_Exercise prompt_. Repeat the listing below in full and exactly, but without its pictures.

_Data_.
# # # #

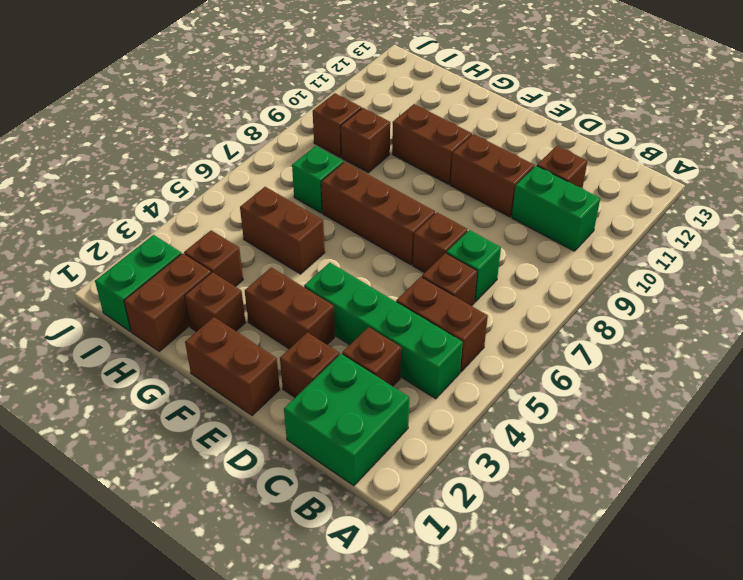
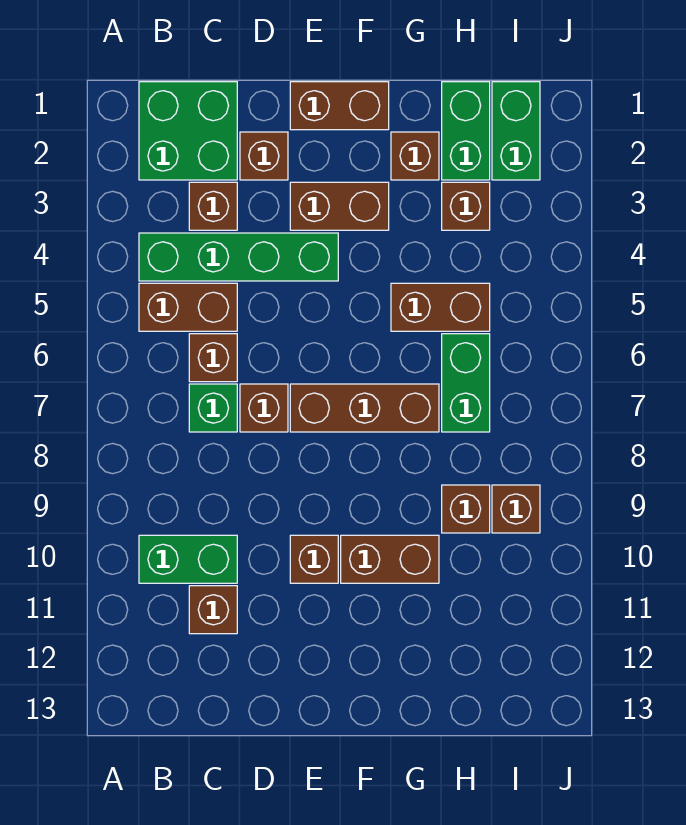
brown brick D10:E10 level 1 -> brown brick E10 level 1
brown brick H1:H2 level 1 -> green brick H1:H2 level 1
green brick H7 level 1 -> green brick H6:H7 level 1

# # # #

_Answer section_.
brown brick D10:E10 level 1 -> brown brick E10 level 1
brown brick H1:H2 level 1 -> green brick H1:H2 level 1
green brick H7 level 1 -> green brick H6:H7 level 1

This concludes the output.